***** Records to process

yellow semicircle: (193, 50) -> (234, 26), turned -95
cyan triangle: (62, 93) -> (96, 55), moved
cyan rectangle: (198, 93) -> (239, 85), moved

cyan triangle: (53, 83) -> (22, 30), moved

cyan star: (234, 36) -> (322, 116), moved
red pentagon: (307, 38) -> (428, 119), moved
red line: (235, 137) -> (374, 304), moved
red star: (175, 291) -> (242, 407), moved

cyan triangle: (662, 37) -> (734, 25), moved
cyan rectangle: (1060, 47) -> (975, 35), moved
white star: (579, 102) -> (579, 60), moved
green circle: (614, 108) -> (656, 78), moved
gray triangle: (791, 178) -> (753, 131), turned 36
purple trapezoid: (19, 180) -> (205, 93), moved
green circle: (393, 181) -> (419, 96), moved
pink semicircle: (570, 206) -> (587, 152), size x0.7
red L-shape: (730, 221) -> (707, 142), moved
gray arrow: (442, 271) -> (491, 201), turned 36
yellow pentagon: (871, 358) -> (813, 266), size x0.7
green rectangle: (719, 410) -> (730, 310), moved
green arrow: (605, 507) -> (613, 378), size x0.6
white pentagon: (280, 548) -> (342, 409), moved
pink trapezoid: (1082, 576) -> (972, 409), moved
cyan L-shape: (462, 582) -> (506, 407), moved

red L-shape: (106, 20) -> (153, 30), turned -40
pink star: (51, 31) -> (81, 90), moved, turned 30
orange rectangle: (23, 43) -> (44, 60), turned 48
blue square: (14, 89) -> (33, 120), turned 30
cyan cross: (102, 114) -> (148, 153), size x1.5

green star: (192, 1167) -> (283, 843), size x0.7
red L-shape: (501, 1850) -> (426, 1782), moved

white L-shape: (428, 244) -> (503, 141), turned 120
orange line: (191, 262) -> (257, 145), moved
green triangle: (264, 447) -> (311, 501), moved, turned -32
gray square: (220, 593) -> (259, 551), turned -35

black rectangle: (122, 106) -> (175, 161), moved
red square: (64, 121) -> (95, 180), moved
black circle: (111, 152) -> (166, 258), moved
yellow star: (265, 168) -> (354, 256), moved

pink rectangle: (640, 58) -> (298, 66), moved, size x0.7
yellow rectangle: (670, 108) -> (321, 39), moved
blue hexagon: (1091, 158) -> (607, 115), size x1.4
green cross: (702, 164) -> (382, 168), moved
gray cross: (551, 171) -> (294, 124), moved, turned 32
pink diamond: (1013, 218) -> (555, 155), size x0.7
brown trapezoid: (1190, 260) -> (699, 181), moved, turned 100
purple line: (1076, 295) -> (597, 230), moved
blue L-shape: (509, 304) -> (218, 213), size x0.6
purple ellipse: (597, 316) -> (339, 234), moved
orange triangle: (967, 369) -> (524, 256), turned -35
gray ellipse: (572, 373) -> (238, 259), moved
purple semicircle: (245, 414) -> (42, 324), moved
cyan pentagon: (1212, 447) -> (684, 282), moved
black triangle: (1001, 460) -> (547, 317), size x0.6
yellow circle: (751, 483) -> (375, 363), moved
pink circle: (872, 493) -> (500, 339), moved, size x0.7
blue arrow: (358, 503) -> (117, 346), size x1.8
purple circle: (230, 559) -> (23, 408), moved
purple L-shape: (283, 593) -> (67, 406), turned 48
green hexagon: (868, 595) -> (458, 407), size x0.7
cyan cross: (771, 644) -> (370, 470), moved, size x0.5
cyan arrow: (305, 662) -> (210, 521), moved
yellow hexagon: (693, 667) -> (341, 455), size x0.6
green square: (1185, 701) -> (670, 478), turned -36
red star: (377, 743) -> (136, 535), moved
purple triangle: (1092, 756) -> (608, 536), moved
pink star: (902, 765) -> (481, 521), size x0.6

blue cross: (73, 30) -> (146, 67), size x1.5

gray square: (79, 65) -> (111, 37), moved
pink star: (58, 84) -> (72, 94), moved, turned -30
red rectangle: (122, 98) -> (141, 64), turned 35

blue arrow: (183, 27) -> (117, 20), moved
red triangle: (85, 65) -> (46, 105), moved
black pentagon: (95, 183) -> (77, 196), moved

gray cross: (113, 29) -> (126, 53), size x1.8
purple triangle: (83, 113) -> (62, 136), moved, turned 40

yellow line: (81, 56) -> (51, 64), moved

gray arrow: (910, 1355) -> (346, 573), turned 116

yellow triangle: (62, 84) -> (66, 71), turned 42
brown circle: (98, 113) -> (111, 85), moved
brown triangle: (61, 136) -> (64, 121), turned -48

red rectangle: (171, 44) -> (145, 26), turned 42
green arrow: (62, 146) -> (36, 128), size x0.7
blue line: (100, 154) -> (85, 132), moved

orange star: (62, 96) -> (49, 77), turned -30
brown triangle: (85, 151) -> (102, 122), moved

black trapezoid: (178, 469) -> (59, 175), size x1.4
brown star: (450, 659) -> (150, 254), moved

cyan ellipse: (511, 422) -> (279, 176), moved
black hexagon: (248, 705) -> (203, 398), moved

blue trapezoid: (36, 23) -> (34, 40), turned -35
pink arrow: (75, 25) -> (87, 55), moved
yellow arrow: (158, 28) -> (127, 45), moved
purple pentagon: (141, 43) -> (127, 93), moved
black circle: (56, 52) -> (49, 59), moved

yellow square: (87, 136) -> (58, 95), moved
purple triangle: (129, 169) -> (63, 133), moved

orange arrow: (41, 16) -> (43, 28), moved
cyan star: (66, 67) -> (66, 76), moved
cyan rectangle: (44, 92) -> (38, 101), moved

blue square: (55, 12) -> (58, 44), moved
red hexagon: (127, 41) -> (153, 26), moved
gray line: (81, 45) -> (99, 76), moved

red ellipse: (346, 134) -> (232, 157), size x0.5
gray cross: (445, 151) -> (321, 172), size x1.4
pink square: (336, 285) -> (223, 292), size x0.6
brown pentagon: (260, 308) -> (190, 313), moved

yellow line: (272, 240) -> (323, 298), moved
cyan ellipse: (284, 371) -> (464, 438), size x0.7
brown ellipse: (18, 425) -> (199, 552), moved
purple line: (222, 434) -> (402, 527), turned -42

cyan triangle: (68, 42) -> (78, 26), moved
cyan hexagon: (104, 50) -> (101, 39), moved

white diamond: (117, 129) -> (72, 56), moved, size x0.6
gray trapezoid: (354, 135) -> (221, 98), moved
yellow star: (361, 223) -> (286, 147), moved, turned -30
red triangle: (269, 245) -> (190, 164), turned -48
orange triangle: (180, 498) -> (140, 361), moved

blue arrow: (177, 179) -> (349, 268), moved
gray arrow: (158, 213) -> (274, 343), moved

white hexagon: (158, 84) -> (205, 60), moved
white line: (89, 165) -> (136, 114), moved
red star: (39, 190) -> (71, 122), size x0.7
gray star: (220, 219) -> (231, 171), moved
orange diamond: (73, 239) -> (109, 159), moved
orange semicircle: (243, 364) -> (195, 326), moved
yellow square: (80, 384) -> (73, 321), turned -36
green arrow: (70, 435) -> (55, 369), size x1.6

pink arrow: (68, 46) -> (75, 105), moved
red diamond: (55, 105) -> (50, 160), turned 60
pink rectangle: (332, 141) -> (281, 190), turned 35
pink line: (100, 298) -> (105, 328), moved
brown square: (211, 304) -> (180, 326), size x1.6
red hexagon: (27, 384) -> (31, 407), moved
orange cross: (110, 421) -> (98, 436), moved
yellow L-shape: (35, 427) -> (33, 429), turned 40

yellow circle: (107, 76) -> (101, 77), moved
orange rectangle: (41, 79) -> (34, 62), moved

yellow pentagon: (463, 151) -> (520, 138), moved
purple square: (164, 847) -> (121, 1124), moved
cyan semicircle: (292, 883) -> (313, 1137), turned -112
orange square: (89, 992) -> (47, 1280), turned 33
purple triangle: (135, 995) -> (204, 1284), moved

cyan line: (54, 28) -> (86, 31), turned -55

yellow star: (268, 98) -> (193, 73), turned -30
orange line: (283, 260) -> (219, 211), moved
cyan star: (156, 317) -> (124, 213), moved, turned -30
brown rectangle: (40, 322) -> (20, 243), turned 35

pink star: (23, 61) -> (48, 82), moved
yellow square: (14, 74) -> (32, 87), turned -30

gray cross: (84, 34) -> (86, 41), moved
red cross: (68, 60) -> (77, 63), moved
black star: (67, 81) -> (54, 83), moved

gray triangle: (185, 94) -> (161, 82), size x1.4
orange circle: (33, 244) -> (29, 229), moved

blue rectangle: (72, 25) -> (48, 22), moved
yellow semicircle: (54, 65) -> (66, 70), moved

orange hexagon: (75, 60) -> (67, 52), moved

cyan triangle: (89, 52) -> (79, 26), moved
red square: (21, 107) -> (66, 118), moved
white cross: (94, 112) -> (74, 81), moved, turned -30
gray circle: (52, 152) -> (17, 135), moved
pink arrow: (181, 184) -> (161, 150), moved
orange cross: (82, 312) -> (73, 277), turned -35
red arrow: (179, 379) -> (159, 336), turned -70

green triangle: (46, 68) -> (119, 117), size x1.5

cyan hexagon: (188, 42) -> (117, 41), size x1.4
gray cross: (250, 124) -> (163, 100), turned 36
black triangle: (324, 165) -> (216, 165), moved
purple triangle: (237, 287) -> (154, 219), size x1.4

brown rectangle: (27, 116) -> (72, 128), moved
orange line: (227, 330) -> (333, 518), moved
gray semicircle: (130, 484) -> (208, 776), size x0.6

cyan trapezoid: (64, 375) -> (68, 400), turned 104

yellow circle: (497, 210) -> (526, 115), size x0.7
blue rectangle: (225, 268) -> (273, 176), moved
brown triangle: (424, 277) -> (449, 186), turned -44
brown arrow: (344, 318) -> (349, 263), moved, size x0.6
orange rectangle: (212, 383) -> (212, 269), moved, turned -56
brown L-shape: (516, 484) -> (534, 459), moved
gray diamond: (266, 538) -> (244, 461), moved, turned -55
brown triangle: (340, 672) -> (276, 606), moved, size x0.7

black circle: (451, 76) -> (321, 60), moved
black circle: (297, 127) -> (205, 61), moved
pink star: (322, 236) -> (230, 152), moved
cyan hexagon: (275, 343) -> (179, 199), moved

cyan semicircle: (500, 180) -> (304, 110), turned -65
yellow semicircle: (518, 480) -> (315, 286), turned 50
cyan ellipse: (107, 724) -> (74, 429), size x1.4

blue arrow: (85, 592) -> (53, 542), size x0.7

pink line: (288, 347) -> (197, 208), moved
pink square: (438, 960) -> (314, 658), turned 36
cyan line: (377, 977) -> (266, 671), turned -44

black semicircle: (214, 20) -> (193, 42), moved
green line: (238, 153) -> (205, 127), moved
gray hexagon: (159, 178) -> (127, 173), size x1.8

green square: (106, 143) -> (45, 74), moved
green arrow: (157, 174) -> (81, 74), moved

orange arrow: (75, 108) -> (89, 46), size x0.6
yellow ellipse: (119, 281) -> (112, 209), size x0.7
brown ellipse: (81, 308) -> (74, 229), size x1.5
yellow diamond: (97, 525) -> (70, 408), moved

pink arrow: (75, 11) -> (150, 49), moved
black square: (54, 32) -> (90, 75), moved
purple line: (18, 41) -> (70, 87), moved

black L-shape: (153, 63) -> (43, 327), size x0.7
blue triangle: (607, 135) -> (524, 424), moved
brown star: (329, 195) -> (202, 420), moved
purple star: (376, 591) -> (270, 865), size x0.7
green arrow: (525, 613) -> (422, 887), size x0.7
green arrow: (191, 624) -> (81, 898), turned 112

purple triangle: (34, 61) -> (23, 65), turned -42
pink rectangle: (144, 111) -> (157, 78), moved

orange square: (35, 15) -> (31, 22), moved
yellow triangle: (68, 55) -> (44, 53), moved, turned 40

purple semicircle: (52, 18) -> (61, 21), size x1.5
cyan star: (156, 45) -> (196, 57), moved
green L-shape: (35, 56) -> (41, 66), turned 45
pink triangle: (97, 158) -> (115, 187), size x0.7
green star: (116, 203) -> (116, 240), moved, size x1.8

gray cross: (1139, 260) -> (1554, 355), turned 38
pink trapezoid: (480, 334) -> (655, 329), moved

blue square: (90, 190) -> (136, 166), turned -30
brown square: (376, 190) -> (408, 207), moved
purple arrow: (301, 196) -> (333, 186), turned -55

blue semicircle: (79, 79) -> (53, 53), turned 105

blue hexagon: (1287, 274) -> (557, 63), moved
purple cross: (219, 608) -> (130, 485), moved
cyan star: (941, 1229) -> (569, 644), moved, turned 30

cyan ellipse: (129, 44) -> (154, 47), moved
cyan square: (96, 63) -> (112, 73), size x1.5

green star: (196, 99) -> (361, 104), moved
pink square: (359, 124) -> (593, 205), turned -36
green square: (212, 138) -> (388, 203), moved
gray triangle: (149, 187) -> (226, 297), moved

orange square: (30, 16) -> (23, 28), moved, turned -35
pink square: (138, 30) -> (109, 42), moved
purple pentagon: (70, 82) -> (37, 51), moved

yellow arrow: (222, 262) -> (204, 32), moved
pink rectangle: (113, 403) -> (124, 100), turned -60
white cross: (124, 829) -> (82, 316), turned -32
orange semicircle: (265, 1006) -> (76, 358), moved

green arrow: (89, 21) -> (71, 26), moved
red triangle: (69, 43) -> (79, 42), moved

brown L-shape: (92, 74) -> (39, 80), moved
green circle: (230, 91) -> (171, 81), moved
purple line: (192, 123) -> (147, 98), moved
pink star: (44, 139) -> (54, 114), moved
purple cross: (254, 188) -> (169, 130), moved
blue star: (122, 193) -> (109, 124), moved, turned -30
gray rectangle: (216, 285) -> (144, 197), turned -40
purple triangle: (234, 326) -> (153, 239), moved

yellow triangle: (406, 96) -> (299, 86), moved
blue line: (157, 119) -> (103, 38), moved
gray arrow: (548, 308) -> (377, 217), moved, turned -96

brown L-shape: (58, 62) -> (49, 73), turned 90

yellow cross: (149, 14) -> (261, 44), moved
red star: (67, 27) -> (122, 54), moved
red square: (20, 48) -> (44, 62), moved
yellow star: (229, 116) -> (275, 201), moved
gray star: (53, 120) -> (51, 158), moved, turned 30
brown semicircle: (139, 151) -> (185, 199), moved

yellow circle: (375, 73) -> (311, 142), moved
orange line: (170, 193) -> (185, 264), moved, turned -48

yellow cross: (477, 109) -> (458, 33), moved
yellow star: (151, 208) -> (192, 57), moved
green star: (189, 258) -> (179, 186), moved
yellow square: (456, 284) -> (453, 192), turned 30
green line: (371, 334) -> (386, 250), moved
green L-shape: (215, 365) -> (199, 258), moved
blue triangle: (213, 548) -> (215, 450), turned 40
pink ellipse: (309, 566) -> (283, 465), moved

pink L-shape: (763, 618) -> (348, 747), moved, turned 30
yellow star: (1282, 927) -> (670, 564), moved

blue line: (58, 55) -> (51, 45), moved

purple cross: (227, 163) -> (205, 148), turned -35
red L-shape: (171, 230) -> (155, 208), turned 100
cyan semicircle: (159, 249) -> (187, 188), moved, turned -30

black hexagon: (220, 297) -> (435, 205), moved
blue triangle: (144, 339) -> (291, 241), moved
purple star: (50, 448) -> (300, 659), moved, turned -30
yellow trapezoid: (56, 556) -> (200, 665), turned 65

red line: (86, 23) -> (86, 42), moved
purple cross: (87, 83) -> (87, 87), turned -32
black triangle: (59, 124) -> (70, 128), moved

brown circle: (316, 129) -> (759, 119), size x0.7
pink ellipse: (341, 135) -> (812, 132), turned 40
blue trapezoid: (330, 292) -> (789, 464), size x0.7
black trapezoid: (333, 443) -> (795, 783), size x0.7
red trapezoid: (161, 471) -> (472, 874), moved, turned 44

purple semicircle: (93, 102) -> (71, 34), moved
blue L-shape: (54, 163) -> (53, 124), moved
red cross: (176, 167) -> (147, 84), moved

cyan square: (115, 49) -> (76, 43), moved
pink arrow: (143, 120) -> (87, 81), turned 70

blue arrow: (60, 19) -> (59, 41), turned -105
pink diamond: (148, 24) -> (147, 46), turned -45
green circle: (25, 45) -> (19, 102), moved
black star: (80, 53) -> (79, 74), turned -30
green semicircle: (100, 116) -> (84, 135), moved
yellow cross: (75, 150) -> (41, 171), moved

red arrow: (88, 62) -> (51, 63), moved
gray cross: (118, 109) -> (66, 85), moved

**********

• _Assignment_: Reprint the data above from the opening line to the line holding "cyan triangle: (662, 37) -> (734, 25), moved", inclusive, and nothing else.

• _Response to this task_:
yellow semicircle: (193, 50) -> (234, 26), turned -95
cyan triangle: (62, 93) -> (96, 55), moved
cyan rectangle: (198, 93) -> (239, 85), moved

cyan triangle: (53, 83) -> (22, 30), moved

cyan star: (234, 36) -> (322, 116), moved
red pentagon: (307, 38) -> (428, 119), moved
red line: (235, 137) -> (374, 304), moved
red star: (175, 291) -> (242, 407), moved

cyan triangle: (662, 37) -> (734, 25), moved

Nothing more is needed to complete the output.